╭─ GIVEN RECORDS

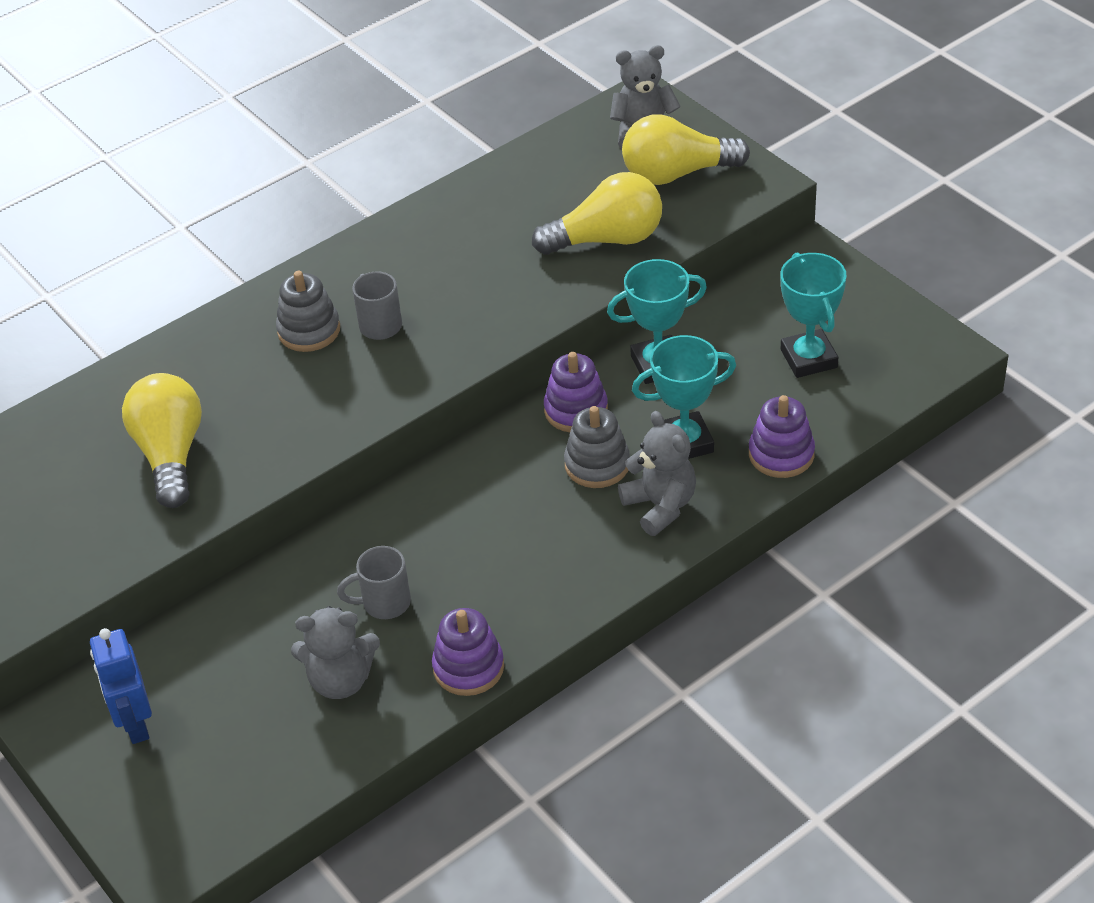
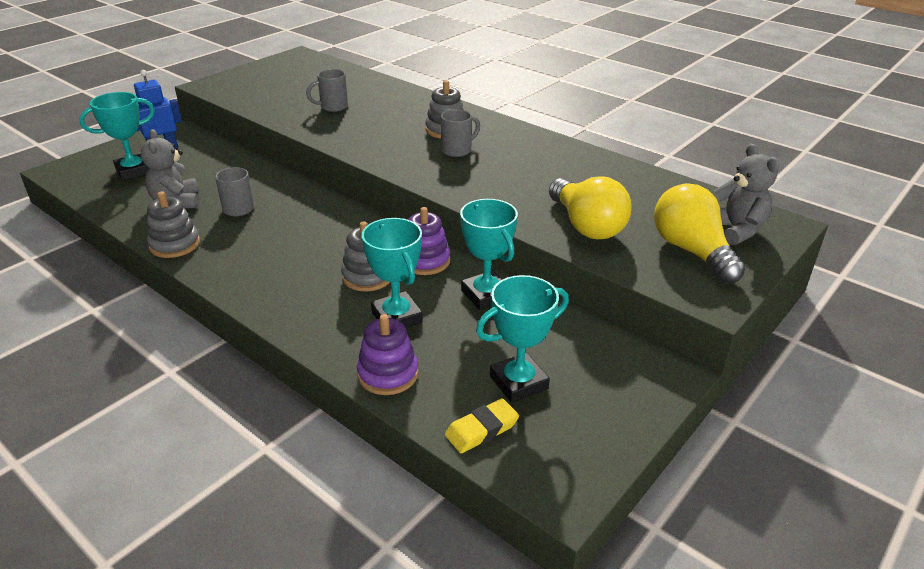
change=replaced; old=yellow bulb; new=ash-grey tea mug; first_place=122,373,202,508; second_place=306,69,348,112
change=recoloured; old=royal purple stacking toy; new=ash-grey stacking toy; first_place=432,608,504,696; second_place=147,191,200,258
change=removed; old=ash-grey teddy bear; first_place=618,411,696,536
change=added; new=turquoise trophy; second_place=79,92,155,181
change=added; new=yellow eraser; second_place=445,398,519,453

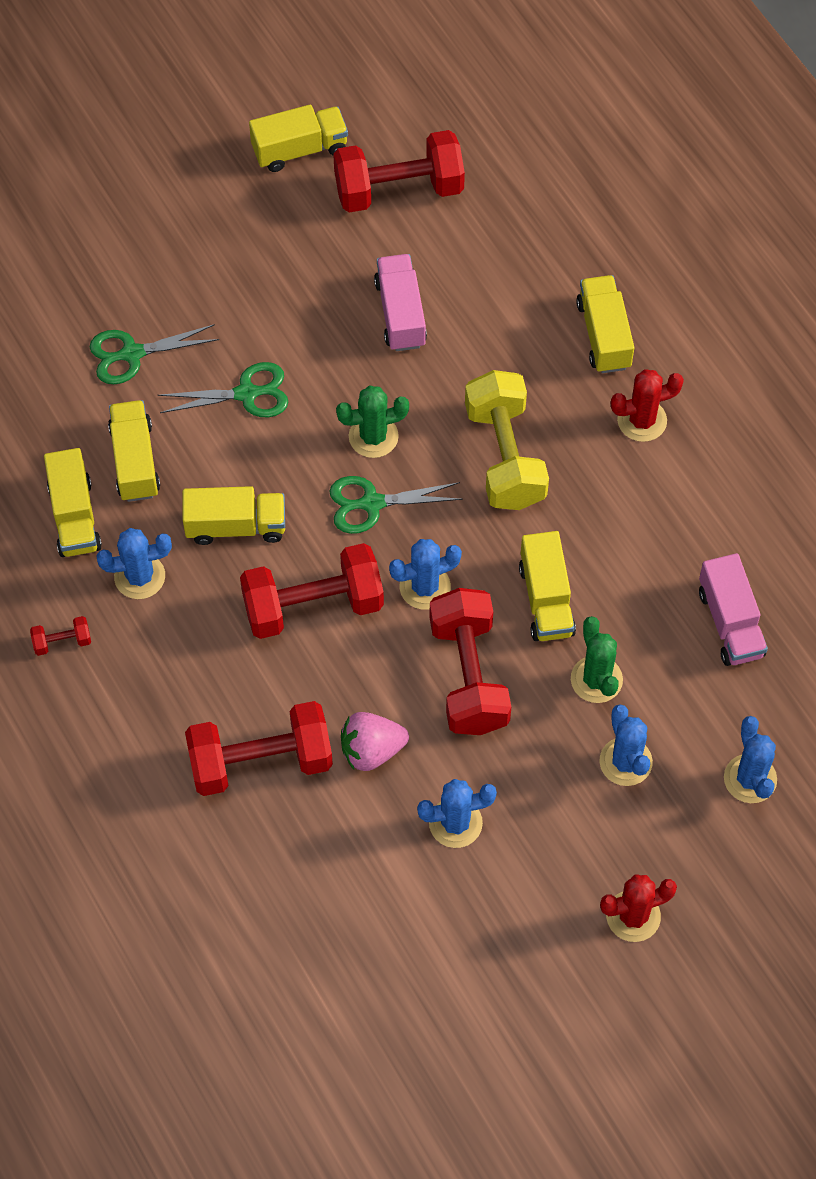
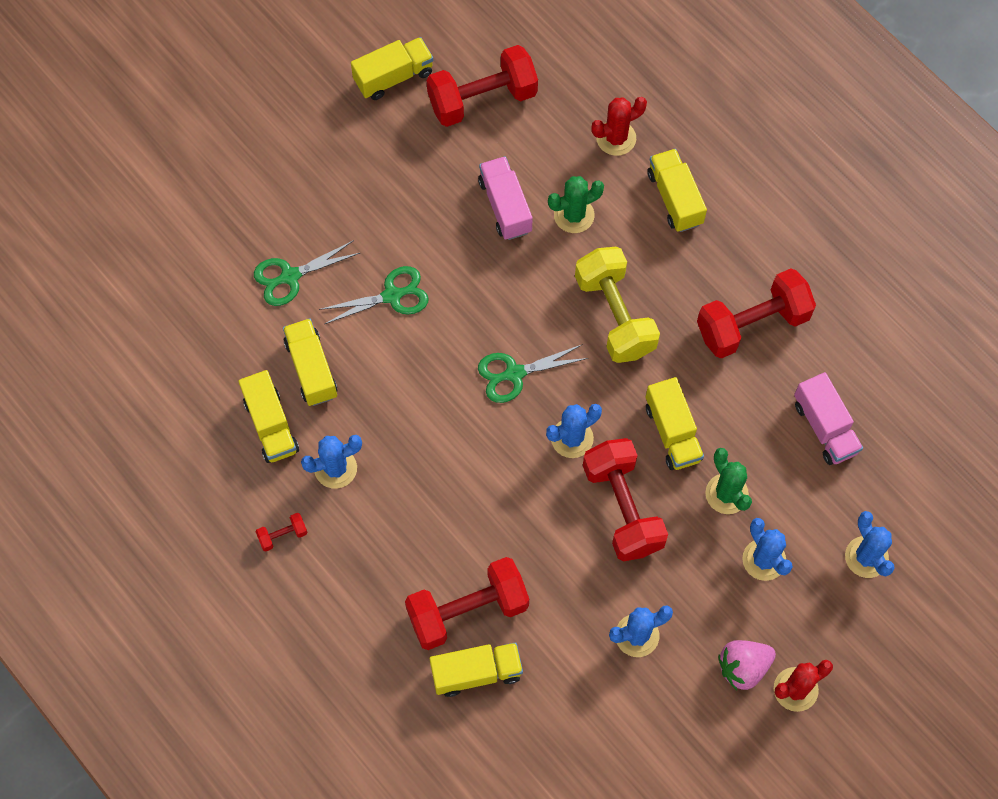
change=moved; old=yellow truck; first_place=183,486,285,545; second_place=430,642,523,697
change=moved; old=scarlet dumbbell; first_place=240,543,384,639; second_place=697,269,816,359
change=moved; old=leaf-green cactus; first_place=336,386,409,458; second_place=548,176,604,233
change=moved; old=rose-pink strawberry; first_place=341,712,409,771; second_place=718,640,776,690
change=moved; old=scarlet cactus; first_place=611,369,684,442; second_place=591,97,647,156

╰─

DESCRIPTION OF THE TASK
Each line from the one containing "change=added; new=turquoise trophy;" through the end of the listing is to be set down exactly, with all pictures left out.

RESPONSE
change=added; new=turquoise trophy; second_place=79,92,155,181
change=added; new=yellow eraser; second_place=445,398,519,453

change=moved; old=yellow truck; first_place=183,486,285,545; second_place=430,642,523,697
change=moved; old=scarlet dumbbell; first_place=240,543,384,639; second_place=697,269,816,359
change=moved; old=leaf-green cactus; first_place=336,386,409,458; second_place=548,176,604,233
change=moved; old=rose-pink strawberry; first_place=341,712,409,771; second_place=718,640,776,690
change=moved; old=scarlet cactus; first_place=611,369,684,442; second_place=591,97,647,156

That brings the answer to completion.